[What to produce]: Make an exact copy of the records, omitting all images.

[Colored object listings]

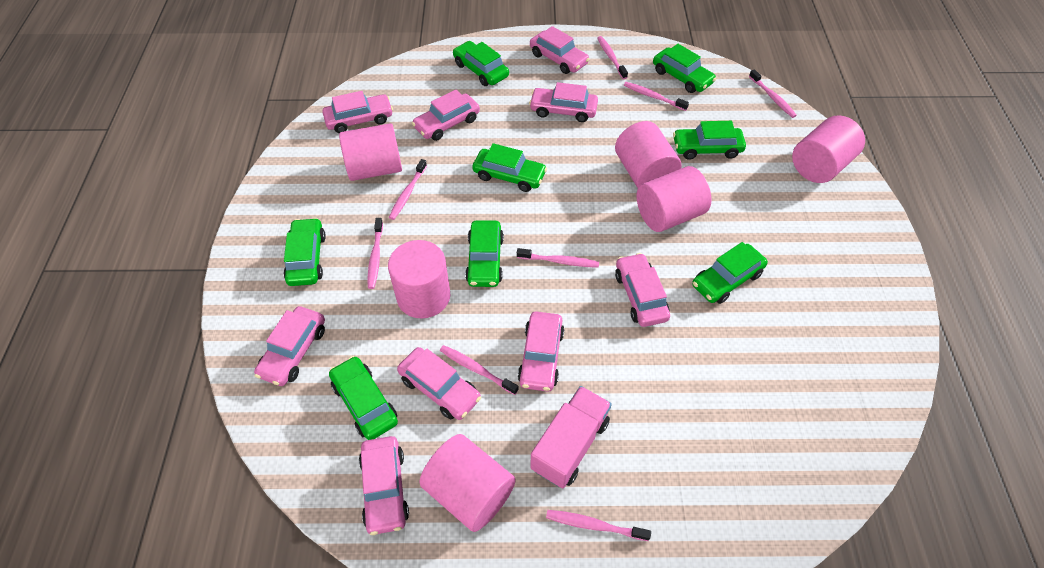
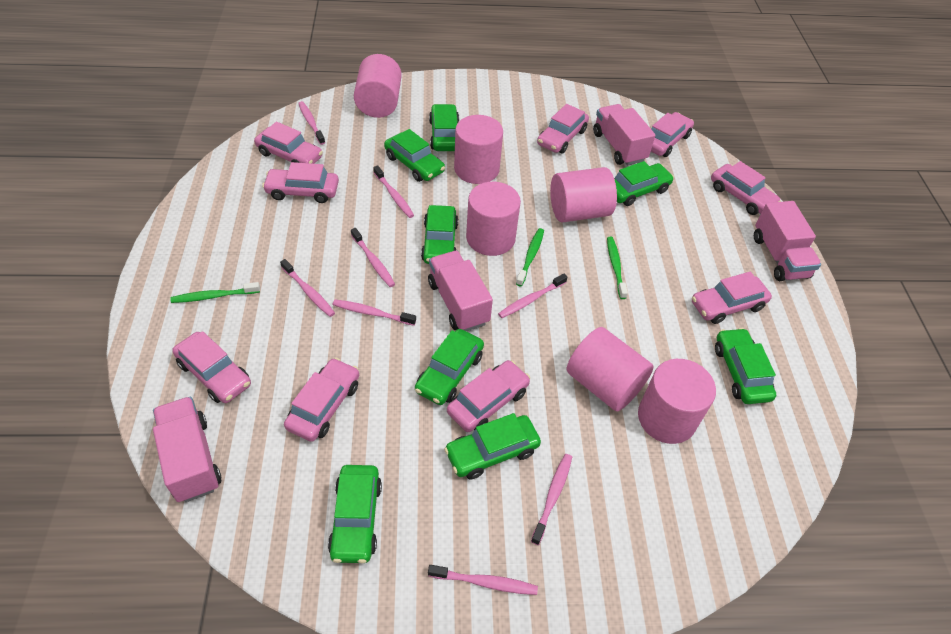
green toothbrush: 0 -> 3
pink truck: 1 -> 4

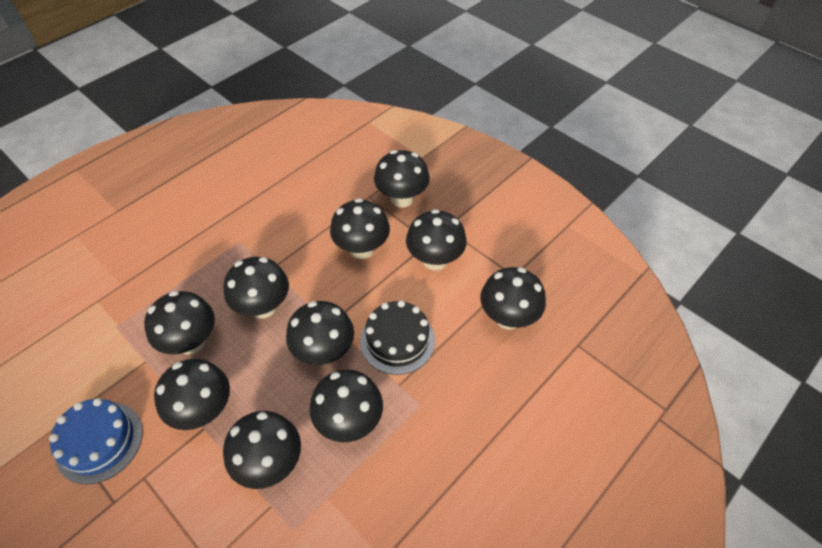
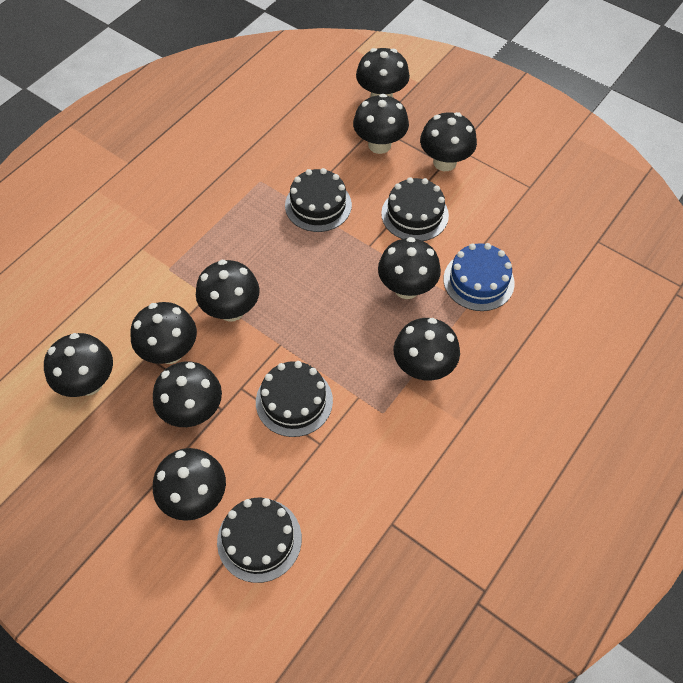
black cake: 1 -> 4

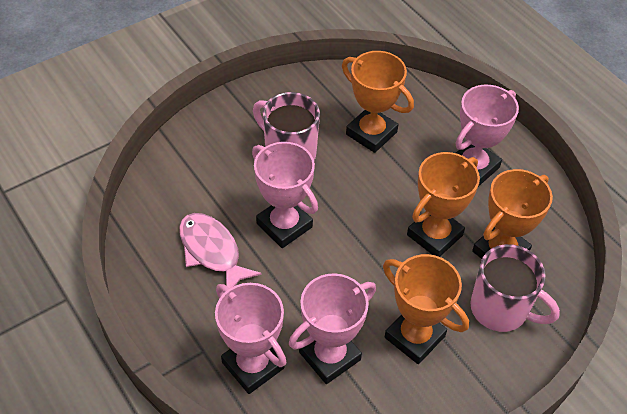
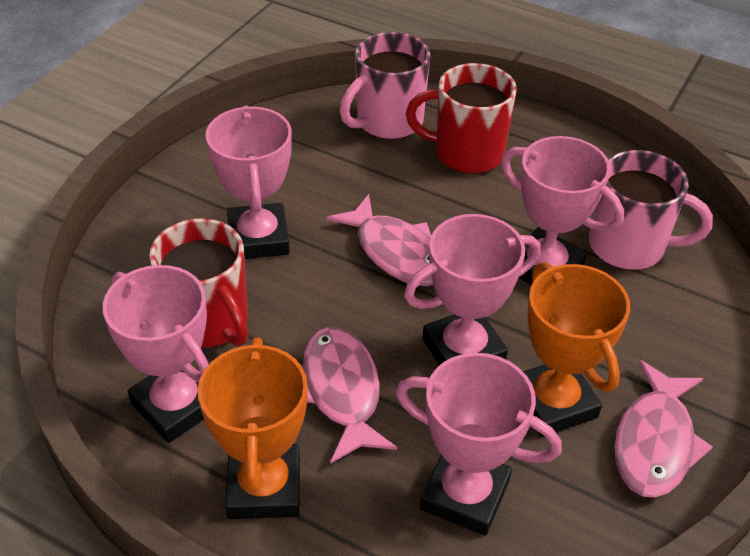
orange trophy: 4 -> 2
pink fish: 1 -> 3
pink trophy: 4 -> 5
red mug: 0 -> 2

[Result]:
green toothbrush: 0 -> 3
pink truck: 1 -> 4

black cake: 1 -> 4

orange trophy: 4 -> 2
pink fish: 1 -> 3
pink trophy: 4 -> 5
red mug: 0 -> 2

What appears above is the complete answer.